Revision comparison data:

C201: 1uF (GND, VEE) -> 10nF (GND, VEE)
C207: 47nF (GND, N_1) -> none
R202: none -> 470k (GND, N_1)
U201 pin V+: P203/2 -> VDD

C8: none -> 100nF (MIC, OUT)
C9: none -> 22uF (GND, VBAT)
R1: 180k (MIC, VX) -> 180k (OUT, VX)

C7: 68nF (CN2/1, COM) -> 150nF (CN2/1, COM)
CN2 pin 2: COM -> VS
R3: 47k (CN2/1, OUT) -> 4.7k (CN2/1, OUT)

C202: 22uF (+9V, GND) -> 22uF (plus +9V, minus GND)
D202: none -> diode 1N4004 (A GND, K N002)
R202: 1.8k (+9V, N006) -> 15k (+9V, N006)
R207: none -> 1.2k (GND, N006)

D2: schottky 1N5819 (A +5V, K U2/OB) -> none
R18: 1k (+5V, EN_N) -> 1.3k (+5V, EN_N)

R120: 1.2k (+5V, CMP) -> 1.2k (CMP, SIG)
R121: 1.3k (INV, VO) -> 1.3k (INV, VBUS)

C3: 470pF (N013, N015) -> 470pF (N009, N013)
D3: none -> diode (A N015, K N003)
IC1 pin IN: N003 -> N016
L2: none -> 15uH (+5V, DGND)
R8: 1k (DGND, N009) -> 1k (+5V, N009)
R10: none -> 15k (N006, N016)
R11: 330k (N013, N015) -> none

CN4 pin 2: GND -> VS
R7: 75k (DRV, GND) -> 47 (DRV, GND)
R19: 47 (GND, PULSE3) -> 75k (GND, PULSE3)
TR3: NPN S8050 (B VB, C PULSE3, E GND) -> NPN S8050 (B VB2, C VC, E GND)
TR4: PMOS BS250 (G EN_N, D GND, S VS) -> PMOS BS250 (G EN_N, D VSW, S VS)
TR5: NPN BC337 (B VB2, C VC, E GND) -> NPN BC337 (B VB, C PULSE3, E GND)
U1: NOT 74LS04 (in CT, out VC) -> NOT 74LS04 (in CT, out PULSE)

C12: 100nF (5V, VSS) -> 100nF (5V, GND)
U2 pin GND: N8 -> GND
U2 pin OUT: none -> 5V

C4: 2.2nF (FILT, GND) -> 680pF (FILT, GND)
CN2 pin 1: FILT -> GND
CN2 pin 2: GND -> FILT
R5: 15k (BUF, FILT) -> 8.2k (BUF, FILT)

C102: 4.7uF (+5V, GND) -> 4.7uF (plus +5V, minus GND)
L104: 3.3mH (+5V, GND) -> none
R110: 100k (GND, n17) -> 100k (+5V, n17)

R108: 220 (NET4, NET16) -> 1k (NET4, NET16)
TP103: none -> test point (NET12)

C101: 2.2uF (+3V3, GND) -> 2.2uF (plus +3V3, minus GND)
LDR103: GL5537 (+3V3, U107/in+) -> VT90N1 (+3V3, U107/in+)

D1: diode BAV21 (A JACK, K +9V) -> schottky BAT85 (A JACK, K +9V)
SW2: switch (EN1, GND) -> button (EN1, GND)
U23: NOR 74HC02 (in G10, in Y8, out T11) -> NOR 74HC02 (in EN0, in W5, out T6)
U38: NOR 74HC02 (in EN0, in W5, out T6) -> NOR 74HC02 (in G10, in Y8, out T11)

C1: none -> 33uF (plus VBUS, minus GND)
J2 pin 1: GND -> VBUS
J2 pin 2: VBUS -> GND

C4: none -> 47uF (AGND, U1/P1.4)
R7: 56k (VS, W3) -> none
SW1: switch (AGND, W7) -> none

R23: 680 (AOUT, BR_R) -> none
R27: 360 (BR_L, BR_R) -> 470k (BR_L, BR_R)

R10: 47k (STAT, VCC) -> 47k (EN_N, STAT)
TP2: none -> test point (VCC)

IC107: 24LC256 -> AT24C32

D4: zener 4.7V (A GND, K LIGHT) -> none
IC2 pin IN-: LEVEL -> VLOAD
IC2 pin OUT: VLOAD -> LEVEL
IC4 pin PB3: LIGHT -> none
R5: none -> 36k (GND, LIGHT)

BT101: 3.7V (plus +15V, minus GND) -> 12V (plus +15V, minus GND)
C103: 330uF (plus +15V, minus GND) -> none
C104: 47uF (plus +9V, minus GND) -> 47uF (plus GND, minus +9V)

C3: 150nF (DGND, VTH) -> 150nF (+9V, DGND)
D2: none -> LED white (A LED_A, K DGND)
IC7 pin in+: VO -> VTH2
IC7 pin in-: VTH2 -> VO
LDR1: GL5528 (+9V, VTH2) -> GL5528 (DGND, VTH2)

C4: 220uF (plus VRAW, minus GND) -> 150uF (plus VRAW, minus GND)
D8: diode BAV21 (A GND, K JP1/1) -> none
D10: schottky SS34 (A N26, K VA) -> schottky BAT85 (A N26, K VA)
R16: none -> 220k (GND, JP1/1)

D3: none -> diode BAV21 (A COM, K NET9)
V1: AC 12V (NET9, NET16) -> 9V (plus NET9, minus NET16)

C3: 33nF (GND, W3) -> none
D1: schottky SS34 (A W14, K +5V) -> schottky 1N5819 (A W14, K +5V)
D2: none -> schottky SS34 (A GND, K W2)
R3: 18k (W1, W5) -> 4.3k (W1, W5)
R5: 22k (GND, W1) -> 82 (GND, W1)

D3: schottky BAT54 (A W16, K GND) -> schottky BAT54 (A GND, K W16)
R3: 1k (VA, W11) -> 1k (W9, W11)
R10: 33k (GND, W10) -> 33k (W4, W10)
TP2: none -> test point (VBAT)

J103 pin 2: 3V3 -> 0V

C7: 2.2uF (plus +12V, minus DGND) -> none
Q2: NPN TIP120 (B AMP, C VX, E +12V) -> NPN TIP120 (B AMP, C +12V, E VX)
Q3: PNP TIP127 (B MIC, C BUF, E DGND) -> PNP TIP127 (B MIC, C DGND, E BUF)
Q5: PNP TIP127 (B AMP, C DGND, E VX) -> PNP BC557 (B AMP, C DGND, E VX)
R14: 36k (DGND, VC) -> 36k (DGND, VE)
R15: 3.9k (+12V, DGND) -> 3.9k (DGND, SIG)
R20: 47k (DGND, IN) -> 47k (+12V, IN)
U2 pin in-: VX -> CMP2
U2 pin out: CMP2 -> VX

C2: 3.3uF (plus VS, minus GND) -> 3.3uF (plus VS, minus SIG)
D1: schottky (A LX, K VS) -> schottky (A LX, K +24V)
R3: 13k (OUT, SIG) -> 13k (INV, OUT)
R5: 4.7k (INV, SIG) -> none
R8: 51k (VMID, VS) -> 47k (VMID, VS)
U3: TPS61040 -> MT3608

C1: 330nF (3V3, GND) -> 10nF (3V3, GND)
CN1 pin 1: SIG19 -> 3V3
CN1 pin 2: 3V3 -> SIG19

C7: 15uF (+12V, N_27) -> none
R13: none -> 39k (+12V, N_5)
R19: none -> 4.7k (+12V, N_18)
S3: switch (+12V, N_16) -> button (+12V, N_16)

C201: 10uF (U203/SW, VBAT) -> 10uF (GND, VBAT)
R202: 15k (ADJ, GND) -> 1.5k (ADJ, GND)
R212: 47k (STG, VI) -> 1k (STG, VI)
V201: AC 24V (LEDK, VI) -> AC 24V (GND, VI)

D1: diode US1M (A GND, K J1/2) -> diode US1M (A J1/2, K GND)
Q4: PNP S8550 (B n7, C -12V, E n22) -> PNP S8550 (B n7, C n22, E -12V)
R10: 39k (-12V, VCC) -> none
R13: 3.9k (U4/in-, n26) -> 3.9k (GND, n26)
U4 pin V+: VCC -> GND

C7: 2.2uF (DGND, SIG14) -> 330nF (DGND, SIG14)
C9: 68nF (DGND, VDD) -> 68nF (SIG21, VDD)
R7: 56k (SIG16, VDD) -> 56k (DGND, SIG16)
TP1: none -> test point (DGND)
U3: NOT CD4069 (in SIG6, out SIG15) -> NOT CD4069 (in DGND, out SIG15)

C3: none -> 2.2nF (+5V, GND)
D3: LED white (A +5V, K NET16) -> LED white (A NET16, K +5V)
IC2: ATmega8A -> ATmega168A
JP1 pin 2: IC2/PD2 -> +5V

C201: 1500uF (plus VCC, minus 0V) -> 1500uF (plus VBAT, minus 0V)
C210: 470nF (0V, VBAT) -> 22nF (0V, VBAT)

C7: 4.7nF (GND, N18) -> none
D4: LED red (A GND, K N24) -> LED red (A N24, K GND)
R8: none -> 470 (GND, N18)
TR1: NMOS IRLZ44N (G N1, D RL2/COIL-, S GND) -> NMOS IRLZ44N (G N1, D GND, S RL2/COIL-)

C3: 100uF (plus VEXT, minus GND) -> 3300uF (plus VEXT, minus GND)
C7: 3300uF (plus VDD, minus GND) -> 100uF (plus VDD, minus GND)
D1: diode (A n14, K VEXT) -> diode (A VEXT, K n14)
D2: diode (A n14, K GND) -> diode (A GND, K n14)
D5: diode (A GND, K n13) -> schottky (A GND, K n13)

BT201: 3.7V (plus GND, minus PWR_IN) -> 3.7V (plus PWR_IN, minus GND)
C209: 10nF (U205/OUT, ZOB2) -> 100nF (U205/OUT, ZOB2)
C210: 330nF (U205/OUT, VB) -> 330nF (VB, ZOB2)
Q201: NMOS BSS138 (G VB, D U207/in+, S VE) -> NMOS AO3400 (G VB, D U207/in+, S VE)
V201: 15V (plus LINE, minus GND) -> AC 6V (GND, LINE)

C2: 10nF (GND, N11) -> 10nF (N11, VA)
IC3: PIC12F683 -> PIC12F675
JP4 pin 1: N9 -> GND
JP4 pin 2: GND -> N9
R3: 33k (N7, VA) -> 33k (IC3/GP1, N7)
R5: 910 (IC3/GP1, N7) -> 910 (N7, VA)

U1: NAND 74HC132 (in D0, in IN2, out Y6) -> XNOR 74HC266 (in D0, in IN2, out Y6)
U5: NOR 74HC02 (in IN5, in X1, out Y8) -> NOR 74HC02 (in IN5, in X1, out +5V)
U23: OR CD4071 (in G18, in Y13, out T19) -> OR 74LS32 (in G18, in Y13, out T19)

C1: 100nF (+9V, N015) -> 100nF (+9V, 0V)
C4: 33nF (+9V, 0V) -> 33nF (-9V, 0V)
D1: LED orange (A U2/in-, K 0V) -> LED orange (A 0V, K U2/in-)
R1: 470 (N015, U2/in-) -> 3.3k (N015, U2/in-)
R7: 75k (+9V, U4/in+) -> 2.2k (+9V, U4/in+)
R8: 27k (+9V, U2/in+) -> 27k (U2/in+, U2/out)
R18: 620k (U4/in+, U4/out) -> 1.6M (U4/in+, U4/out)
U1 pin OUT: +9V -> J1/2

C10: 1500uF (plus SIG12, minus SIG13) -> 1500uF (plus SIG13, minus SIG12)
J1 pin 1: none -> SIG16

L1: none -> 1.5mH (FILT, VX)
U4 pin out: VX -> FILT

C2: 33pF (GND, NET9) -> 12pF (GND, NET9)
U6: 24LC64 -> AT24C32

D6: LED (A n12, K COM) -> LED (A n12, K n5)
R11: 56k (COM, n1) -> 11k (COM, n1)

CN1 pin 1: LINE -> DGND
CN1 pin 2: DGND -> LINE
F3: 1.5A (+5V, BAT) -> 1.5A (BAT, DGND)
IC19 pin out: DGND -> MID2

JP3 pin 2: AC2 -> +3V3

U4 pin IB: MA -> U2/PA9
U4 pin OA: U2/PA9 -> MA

Required action:
Pull every line containing "FILT" from the entries above and copy it.

Completed exercise:
C4: 2.2nF (FILT, GND) -> 680pF (FILT, GND)
CN2 pin 1: FILT -> GND
CN2 pin 2: GND -> FILT
R5: 15k (BUF, FILT) -> 8.2k (BUF, FILT)
L1: none -> 1.5mH (FILT, VX)
U4 pin out: VX -> FILT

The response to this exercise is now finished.